Assignment: What lines of the data below include the word "grey"? Report them by copying each.

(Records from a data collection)
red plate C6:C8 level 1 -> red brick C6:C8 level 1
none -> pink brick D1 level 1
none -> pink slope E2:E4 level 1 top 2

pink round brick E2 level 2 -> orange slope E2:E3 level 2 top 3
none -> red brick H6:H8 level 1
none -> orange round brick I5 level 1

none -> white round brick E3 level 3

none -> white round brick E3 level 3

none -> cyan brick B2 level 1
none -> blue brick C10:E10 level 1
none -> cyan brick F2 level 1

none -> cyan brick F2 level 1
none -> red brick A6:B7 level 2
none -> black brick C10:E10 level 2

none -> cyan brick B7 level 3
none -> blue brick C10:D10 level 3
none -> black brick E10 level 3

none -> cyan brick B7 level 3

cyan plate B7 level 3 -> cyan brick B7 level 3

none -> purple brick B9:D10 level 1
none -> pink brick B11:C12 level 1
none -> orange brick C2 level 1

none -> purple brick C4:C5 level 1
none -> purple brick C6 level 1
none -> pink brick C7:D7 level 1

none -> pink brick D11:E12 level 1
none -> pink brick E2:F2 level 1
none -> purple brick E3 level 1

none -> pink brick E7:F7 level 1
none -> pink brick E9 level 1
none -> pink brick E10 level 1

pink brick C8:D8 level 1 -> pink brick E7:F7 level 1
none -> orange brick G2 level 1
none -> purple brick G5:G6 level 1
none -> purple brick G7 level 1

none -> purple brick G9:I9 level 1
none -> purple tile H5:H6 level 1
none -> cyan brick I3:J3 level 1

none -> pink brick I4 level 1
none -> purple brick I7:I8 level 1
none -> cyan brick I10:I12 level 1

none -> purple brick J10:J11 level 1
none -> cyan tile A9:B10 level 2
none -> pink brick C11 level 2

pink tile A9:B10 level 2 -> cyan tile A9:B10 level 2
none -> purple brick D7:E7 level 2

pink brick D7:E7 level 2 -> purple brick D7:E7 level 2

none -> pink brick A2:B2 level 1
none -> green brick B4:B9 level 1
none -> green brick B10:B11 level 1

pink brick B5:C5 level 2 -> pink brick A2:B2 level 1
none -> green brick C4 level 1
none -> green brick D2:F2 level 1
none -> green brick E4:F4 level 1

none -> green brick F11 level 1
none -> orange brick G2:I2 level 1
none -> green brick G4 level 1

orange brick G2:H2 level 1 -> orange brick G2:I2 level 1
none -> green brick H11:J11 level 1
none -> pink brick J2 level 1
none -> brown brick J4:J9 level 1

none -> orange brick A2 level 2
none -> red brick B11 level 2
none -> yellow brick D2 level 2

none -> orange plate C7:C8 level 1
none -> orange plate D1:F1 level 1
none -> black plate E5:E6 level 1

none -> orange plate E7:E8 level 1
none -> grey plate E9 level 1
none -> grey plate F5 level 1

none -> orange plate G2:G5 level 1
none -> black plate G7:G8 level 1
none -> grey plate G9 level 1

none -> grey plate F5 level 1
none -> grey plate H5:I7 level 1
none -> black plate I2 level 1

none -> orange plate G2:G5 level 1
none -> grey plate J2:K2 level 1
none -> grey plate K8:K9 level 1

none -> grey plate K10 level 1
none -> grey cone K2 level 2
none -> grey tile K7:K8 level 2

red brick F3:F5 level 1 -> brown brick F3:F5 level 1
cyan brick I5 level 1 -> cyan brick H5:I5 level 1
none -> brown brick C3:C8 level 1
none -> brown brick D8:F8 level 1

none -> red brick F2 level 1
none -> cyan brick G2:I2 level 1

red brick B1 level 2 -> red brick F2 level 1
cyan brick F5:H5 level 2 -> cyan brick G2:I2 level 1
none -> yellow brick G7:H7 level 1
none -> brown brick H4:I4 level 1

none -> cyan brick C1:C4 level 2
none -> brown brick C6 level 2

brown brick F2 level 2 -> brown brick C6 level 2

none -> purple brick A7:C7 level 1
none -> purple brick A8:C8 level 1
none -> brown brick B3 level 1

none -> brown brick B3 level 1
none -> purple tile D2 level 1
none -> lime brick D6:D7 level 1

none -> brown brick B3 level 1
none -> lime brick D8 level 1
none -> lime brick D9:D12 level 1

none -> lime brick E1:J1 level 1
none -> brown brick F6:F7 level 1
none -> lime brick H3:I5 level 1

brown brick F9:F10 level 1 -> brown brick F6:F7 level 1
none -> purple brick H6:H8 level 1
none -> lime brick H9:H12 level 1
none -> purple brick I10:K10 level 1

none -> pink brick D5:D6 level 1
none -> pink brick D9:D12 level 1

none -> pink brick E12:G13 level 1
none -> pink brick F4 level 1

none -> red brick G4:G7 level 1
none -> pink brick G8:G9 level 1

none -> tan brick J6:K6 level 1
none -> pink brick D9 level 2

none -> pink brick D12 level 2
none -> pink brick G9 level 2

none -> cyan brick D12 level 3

Reply:
none -> grey plate E9 level 1
none -> grey plate F5 level 1
none -> grey plate G9 level 1
none -> grey plate F5 level 1
none -> grey plate H5:I7 level 1
none -> grey plate J2:K2 level 1
none -> grey plate K8:K9 level 1
none -> grey plate K10 level 1
none -> grey cone K2 level 2
none -> grey tile K7:K8 level 2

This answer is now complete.